EXERCISE>
Which lines run from the line containing "(346, 141) = (128, 127): black" through the end of the records below? Reproduce them exactly, and nothing else.

GIVEN ENTRIES>
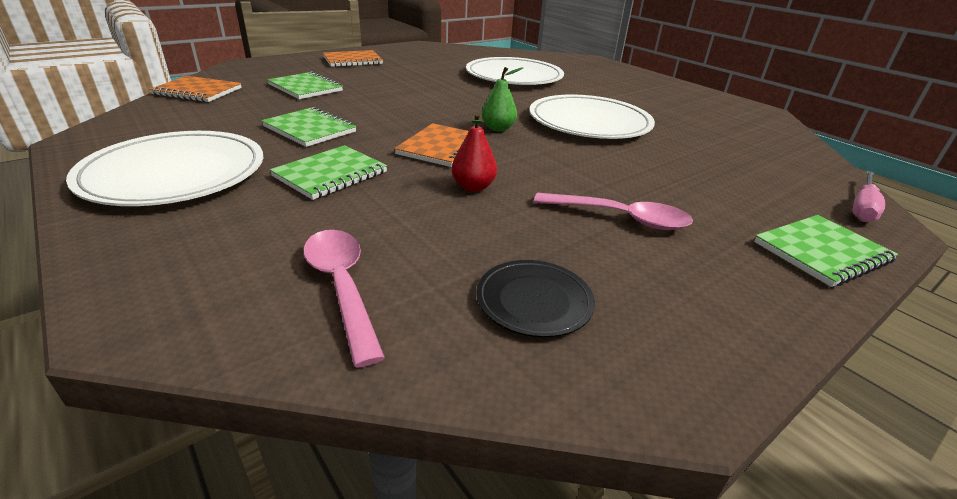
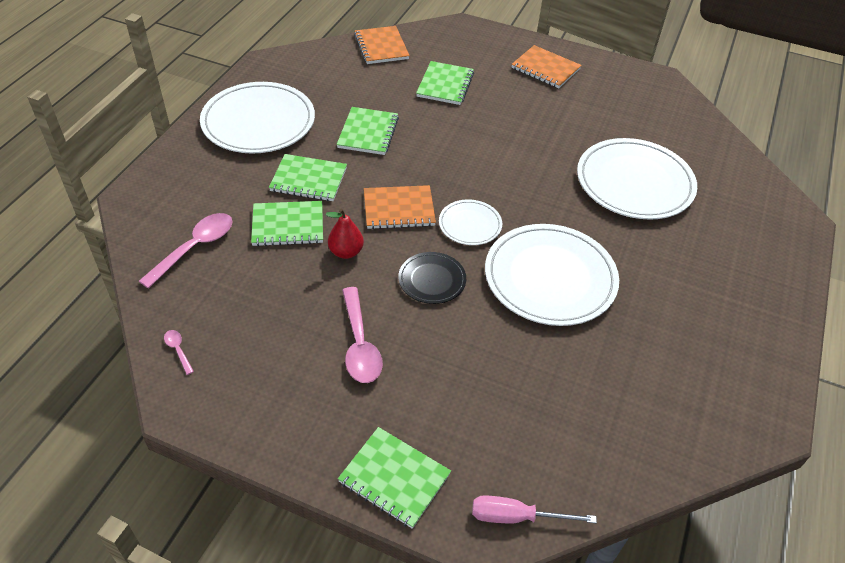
camera: 60 degrees right, 15 degrees up
(389, 206) = (288, 225): none -> green notebook
(498, 128) = (470, 224): green pear -> white plate
(534, 301) = (228, 328): black plate -> black plate (432, 280)
(550, 365) = (178, 350): none -> pink spoon

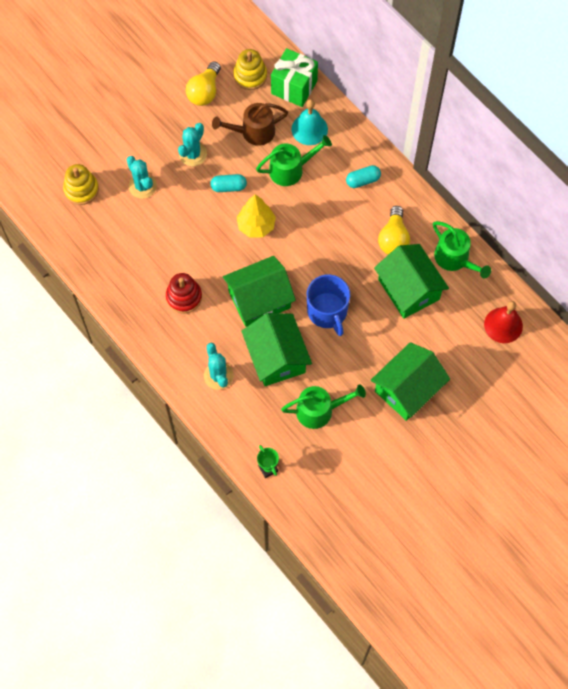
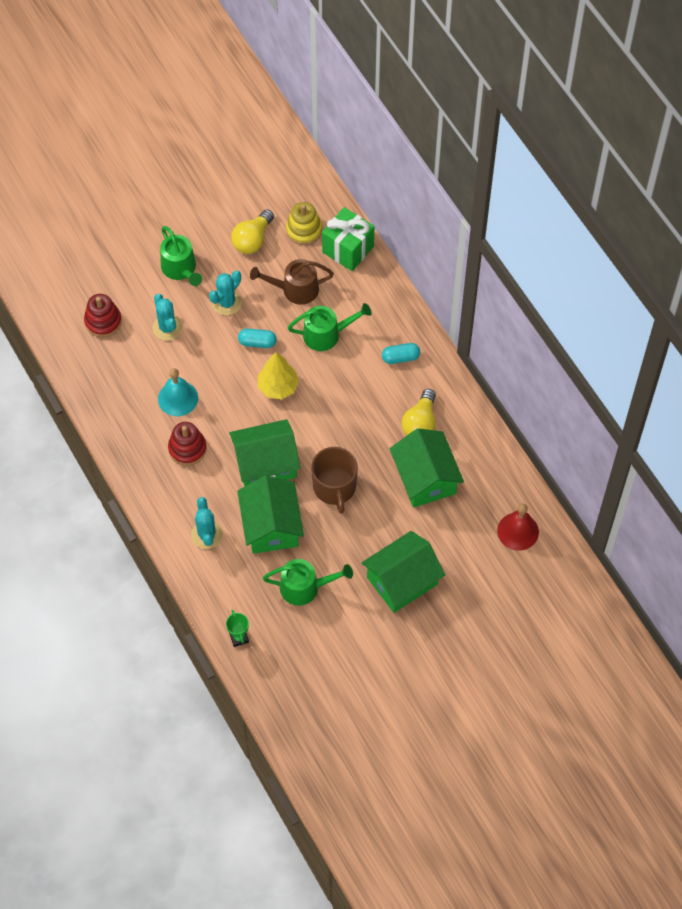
camera: 10 degrees right, 5 degrees down
(81, 189) = (103, 321): yellow stacking toy -> red stacking toy
(309, 129) = (355, 295): turquoise bell -> turquoise bell (178, 398)
(327, 311) = (334, 487): blue mug -> brown mug
(455, 259) = (481, 454): green watering can -> green watering can (180, 269)

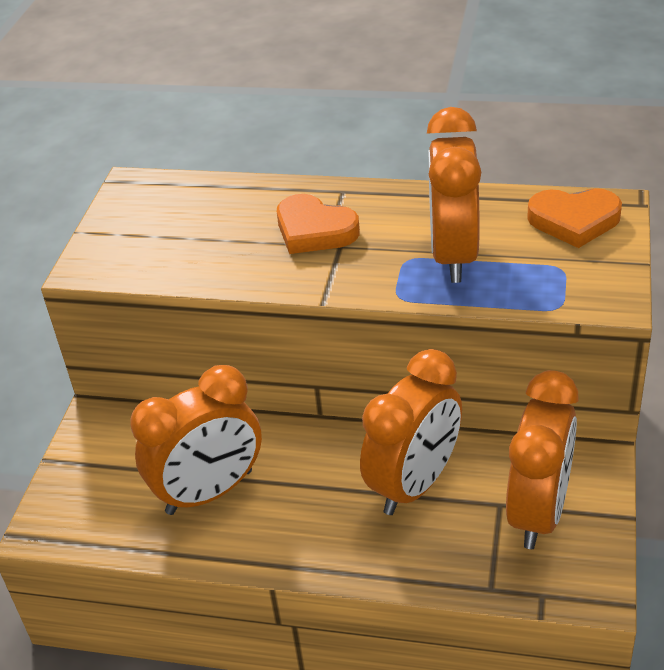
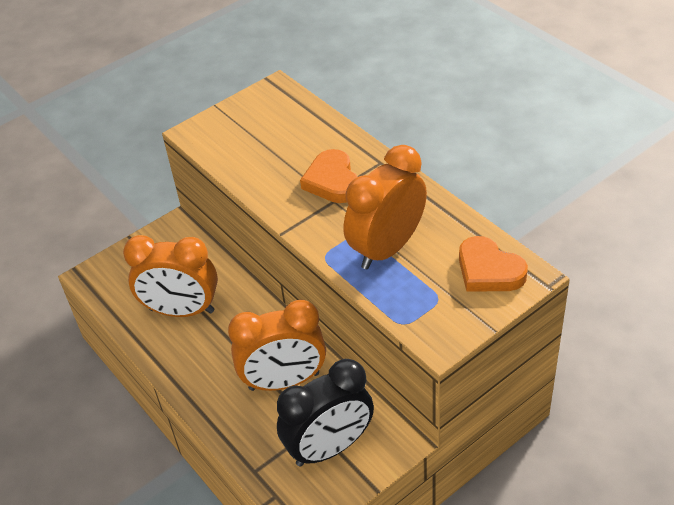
camera: 40 degrees right, 5 degrees up
(539, 512) = (329, 448): orange clock -> black clock

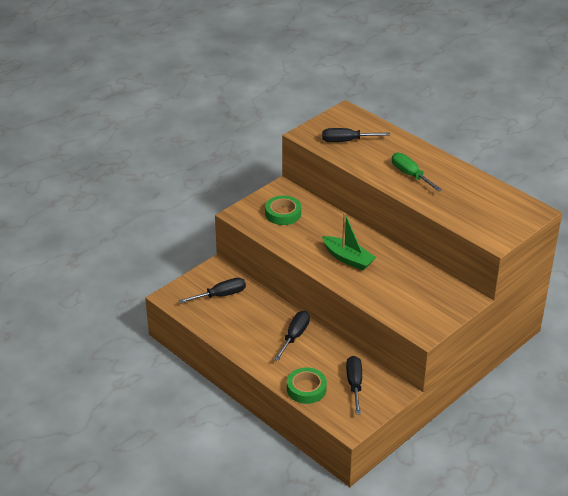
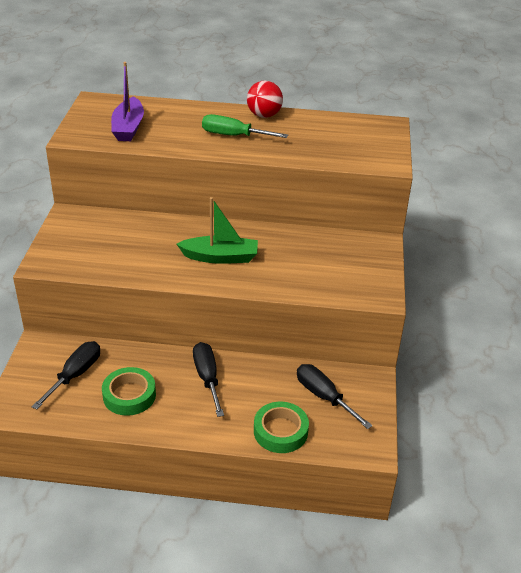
camera: 40 degrees left, 0 degrees up
(283, 213) = (97, 241): green tape -> green tape (129, 395)
(346, 141) = (128, 127): black screwdriver -> purple boat
(451, 167) = (264, 115): none -> red ball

YOUR SOLUTION>
(346, 141) = (128, 127): black screwdriver -> purple boat
(451, 167) = (264, 115): none -> red ball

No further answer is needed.